Records for this exercise:
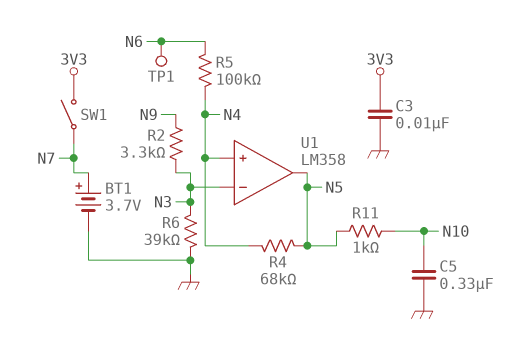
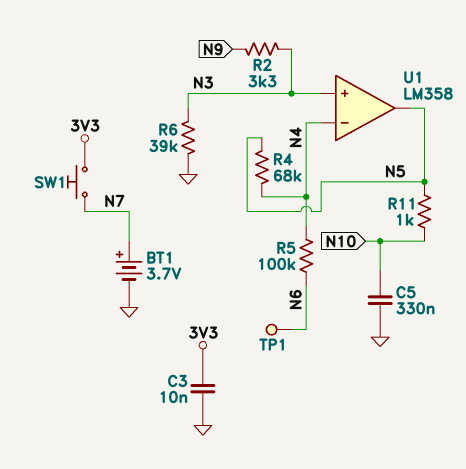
SW1: switch (3V3, N7) -> button (3V3, N7)
U1 pin in+: N4 -> N3
U1 pin in-: N3 -> N4

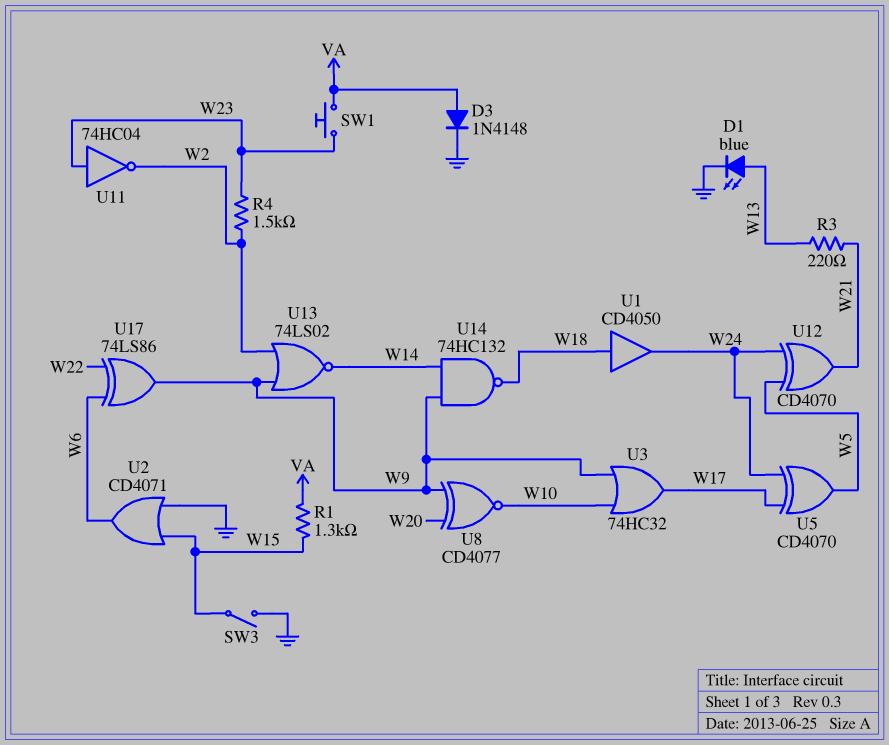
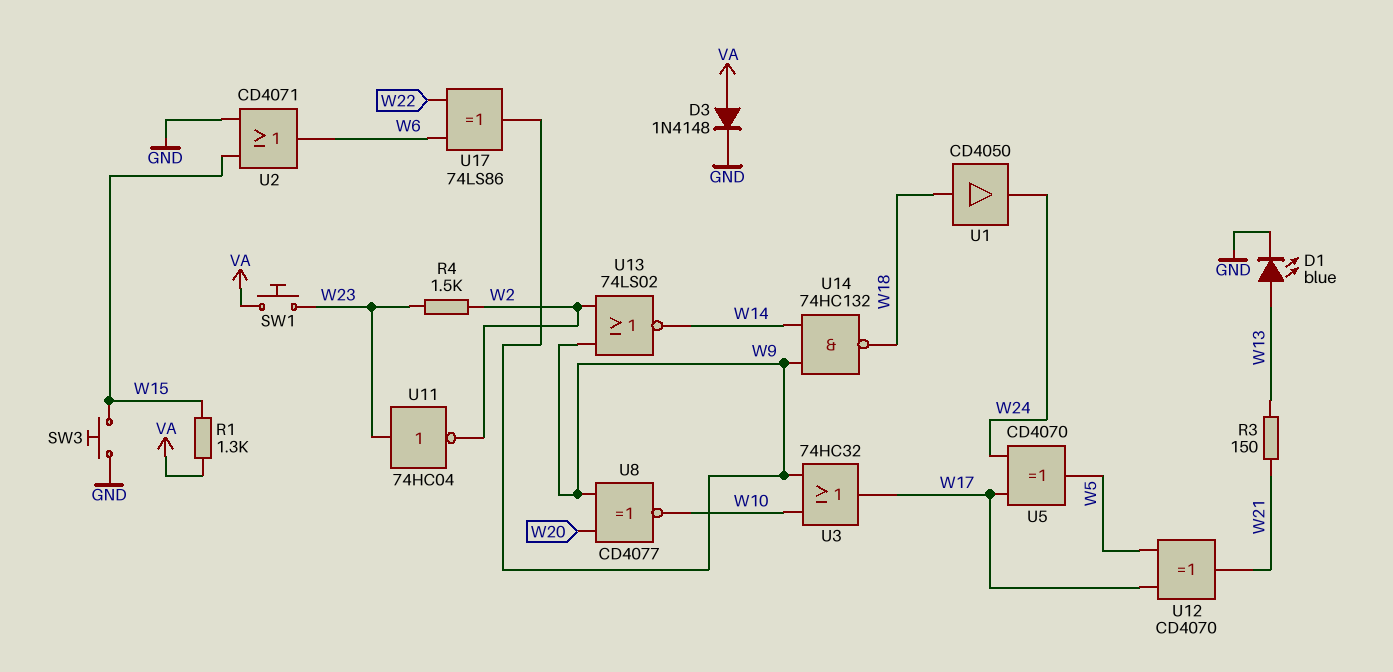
R3: 220 (W13, W21) -> 150 (W13, W21)
SW3: switch (GND, W15) -> button (GND, W15)
U12: XOR CD4070 (in W5, in W24, out W21) -> XOR CD4070 (in W5, in W17, out W21)

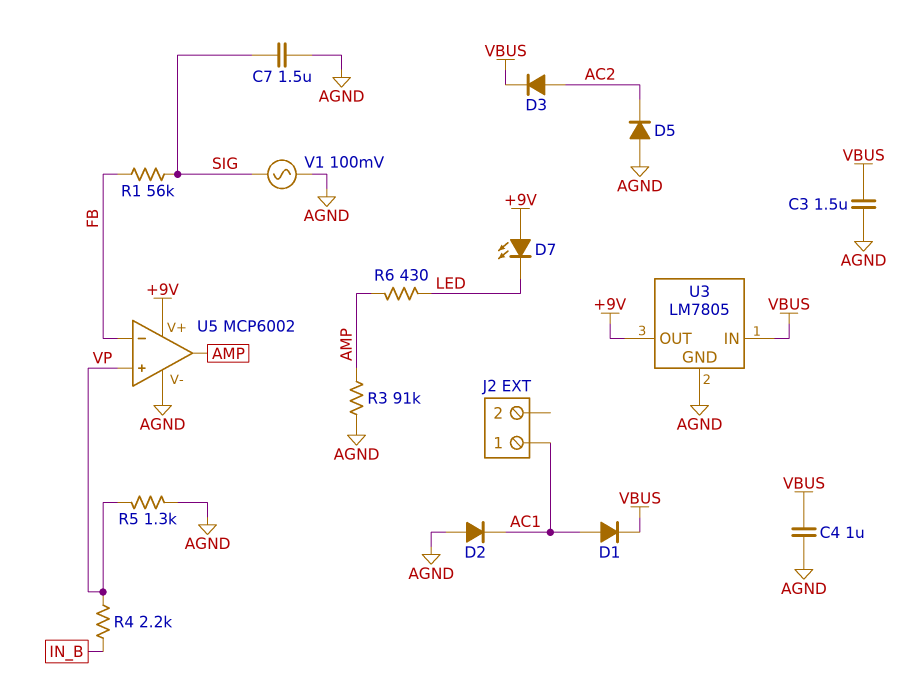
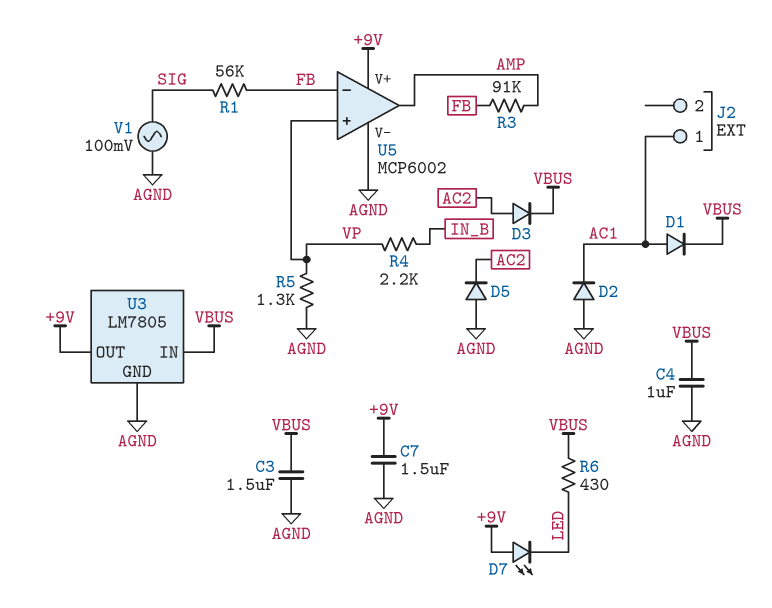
C7: 1.5uF (AGND, SIG) -> 1.5uF (+9V, AGND)
R3: 91k (AGND, AMP) -> 91k (AMP, FB)
R6: 430 (AMP, LED) -> 430 (LED, VBUS)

About this exercise: Print out all the material word for word but exclude any images.

Solution for this problem:
SW1: switch (3V3, N7) -> button (3V3, N7)
U1 pin in+: N4 -> N3
U1 pin in-: N3 -> N4

R3: 220 (W13, W21) -> 150 (W13, W21)
SW3: switch (GND, W15) -> button (GND, W15)
U12: XOR CD4070 (in W5, in W24, out W21) -> XOR CD4070 (in W5, in W17, out W21)

C7: 1.5uF (AGND, SIG) -> 1.5uF (+9V, AGND)
R3: 91k (AGND, AMP) -> 91k (AMP, FB)
R6: 430 (AMP, LED) -> 430 (LED, VBUS)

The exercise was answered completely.